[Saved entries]
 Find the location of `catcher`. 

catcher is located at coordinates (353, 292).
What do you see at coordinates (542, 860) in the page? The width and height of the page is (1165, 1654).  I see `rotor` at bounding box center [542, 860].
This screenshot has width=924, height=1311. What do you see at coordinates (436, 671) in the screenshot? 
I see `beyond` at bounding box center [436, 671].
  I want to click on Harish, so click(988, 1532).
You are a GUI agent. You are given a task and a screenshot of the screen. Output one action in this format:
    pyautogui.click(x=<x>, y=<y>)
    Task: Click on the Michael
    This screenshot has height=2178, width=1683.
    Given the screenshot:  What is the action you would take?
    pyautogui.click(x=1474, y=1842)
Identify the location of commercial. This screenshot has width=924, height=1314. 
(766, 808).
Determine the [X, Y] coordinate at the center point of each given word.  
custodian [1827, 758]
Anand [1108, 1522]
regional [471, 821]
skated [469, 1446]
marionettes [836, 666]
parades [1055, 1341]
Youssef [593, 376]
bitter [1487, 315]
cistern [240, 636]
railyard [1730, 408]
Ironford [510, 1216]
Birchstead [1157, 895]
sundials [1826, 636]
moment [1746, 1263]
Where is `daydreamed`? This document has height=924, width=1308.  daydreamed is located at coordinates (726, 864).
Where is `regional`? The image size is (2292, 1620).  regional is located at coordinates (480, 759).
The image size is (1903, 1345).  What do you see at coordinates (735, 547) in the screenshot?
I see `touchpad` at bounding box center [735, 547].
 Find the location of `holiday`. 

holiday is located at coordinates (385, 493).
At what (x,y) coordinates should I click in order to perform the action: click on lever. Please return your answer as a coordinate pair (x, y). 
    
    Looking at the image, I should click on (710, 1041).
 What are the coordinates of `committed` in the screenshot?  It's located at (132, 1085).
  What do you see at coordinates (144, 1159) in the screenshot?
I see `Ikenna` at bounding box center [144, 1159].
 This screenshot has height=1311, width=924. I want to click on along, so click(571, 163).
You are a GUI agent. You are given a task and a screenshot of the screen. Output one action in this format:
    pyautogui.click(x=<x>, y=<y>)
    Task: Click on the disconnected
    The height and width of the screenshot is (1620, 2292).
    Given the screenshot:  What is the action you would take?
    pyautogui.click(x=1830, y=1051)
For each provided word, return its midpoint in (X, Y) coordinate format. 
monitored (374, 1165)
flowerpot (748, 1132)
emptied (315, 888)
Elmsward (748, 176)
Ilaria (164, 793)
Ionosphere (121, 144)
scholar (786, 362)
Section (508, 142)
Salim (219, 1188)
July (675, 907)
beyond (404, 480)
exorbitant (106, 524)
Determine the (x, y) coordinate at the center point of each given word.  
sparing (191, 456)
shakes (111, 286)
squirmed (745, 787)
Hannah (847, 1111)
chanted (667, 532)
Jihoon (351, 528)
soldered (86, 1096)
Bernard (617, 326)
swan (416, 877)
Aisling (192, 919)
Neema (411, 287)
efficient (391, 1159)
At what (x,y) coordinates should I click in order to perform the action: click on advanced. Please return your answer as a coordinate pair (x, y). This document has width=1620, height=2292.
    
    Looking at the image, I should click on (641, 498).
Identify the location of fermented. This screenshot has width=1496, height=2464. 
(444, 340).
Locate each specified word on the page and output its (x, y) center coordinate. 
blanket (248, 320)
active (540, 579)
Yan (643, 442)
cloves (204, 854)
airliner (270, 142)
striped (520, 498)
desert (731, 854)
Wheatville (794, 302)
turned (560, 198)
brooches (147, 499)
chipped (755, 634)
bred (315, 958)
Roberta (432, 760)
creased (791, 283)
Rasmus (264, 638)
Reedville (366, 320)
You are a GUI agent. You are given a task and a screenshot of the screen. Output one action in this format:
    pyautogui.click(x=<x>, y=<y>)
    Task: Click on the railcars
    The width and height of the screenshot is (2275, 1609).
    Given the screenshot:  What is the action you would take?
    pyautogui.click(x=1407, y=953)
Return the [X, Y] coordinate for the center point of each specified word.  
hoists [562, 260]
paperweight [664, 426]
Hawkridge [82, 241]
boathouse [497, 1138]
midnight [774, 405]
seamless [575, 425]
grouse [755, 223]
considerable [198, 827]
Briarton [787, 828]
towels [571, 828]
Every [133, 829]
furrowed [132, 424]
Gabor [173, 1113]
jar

## WRITTEN TASK
Output every line of the data above unchanged, from start to finish.

## OUTPUT OF THE EXERCISE
 Find the location of `catcher`. 

catcher is located at coordinates (353, 292).
What do you see at coordinates (542, 860) in the page? The width and height of the page is (1165, 1654).  I see `rotor` at bounding box center [542, 860].
This screenshot has width=924, height=1311. What do you see at coordinates (436, 671) in the screenshot? 
I see `beyond` at bounding box center [436, 671].
  I want to click on Harish, so click(988, 1532).
You are a GUI agent. You are given a task and a screenshot of the screen. Output one action in this format:
    pyautogui.click(x=<x>, y=<y>)
    Task: Click on the Michael
    This screenshot has height=2178, width=1683.
    Given the screenshot:  What is the action you would take?
    pyautogui.click(x=1474, y=1842)
Identify the location of commercial. This screenshot has width=924, height=1314. 
(766, 808).
Determine the [X, Y] coordinate at the center point of each given word.  
custodian [1827, 758]
Anand [1108, 1522]
regional [471, 821]
skated [469, 1446]
marionettes [836, 666]
parades [1055, 1341]
Youssef [593, 376]
bitter [1487, 315]
cistern [240, 636]
railyard [1730, 408]
Ironford [510, 1216]
Birchstead [1157, 895]
sundials [1826, 636]
moment [1746, 1263]
Where is `daydreamed`? This document has height=924, width=1308.  daydreamed is located at coordinates (726, 864).
Where is `regional`? The image size is (2292, 1620).  regional is located at coordinates (480, 759).
The image size is (1903, 1345).  What do you see at coordinates (735, 547) in the screenshot?
I see `touchpad` at bounding box center [735, 547].
 Find the location of `holiday`. 

holiday is located at coordinates (385, 493).
At what (x,y) coordinates should I click in order to perform the action: click on lever. Please return your answer as a coordinate pair (x, y). 
    
    Looking at the image, I should click on (710, 1041).
 What are the coordinates of `committed` in the screenshot?  It's located at (132, 1085).
  What do you see at coordinates (144, 1159) in the screenshot?
I see `Ikenna` at bounding box center [144, 1159].
 This screenshot has height=1311, width=924. I want to click on along, so click(571, 163).
You are a GUI agent. You are given a task and a screenshot of the screen. Output one action in this format:
    pyautogui.click(x=<x>, y=<y>)
    Task: Click on the disconnected
    The height and width of the screenshot is (1620, 2292).
    Given the screenshot:  What is the action you would take?
    pyautogui.click(x=1830, y=1051)
For each provided word, return its midpoint in (X, Y) coordinate format. 
monitored (374, 1165)
flowerpot (748, 1132)
emptied (315, 888)
Elmsward (748, 176)
Ilaria (164, 793)
Ionosphere (121, 144)
scholar (786, 362)
Section (508, 142)
Salim (219, 1188)
July (675, 907)
beyond (404, 480)
exorbitant (106, 524)
Determine the (x, y) coordinate at the center point of each given word.  
sparing (191, 456)
shakes (111, 286)
squirmed (745, 787)
Hannah (847, 1111)
chanted (667, 532)
Jihoon (351, 528)
soldered (86, 1096)
Bernard (617, 326)
swan (416, 877)
Aisling (192, 919)
Neema (411, 287)
efficient (391, 1159)
At what (x,y) coordinates should I click in order to perform the action: click on advanced. Please return your answer as a coordinate pair (x, y). This document has width=1620, height=2292.
    
    Looking at the image, I should click on (641, 498).
Identify the location of fermented. This screenshot has width=1496, height=2464. 
(444, 340).
Locate each specified word on the page and output its (x, y) center coordinate. 
blanket (248, 320)
active (540, 579)
Yan (643, 442)
cloves (204, 854)
airliner (270, 142)
striped (520, 498)
desert (731, 854)
Wheatville (794, 302)
turned (560, 198)
brooches (147, 499)
chipped (755, 634)
bred (315, 958)
Roberta (432, 760)
creased (791, 283)
Rasmus (264, 638)
Reedville (366, 320)
You are a GUI agent. You are given a task and a screenshot of the screen. Output one action in this format:
    pyautogui.click(x=<x>, y=<y>)
    Task: Click on the railcars
    The width and height of the screenshot is (2275, 1609).
    Given the screenshot:  What is the action you would take?
    pyautogui.click(x=1407, y=953)
Return the [X, Y] coordinate for the center point of each specified word.  
hoists [562, 260]
paperweight [664, 426]
Hawkridge [82, 241]
boathouse [497, 1138]
midnight [774, 405]
seamless [575, 425]
grouse [755, 223]
considerable [198, 827]
Briarton [787, 828]
towels [571, 828]
Every [133, 829]
furrowed [132, 424]
Gabor [173, 1113]
jar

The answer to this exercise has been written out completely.